> **Aim of the exercise**
Print out the data that follows exactly, character for character, apart from the pictures.

> **Raw data**
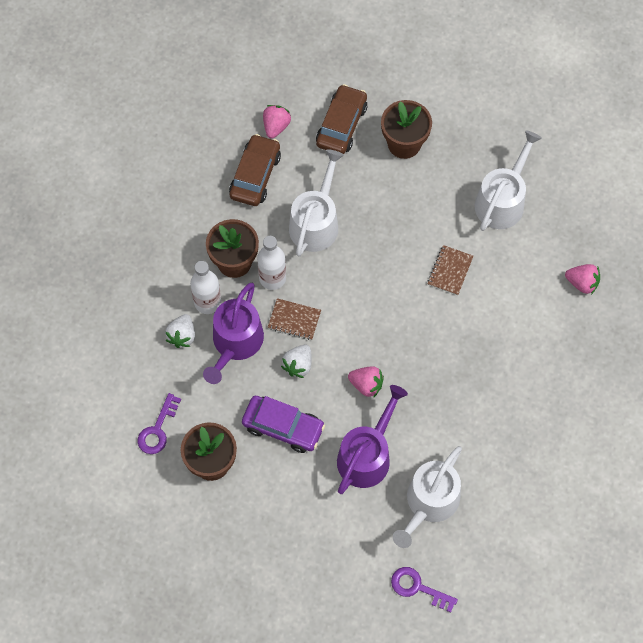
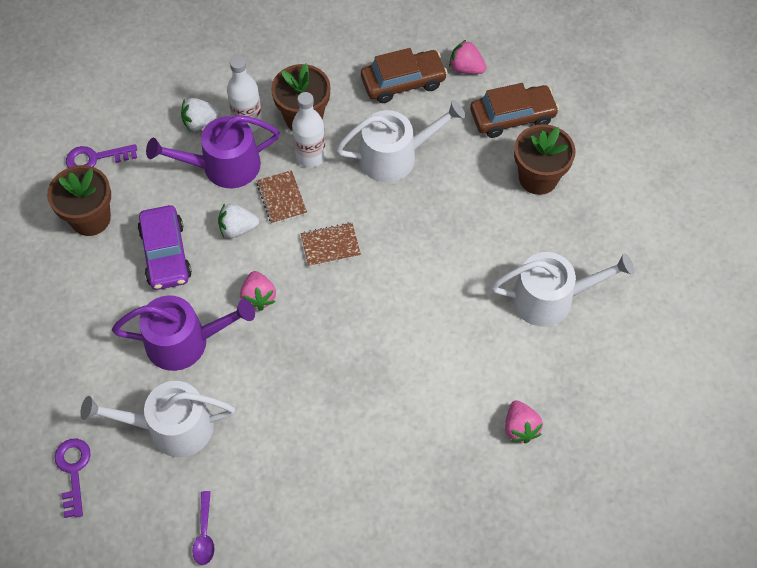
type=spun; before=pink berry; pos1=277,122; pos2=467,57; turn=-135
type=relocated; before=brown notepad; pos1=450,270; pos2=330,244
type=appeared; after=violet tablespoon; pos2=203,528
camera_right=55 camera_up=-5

> **Solution to the exercise**
type=spun; before=pink berry; pos1=277,122; pos2=467,57; turn=-135
type=relocated; before=brown notepad; pos1=450,270; pos2=330,244
type=appeared; after=violet tablespoon; pos2=203,528
camera_right=55 camera_up=-5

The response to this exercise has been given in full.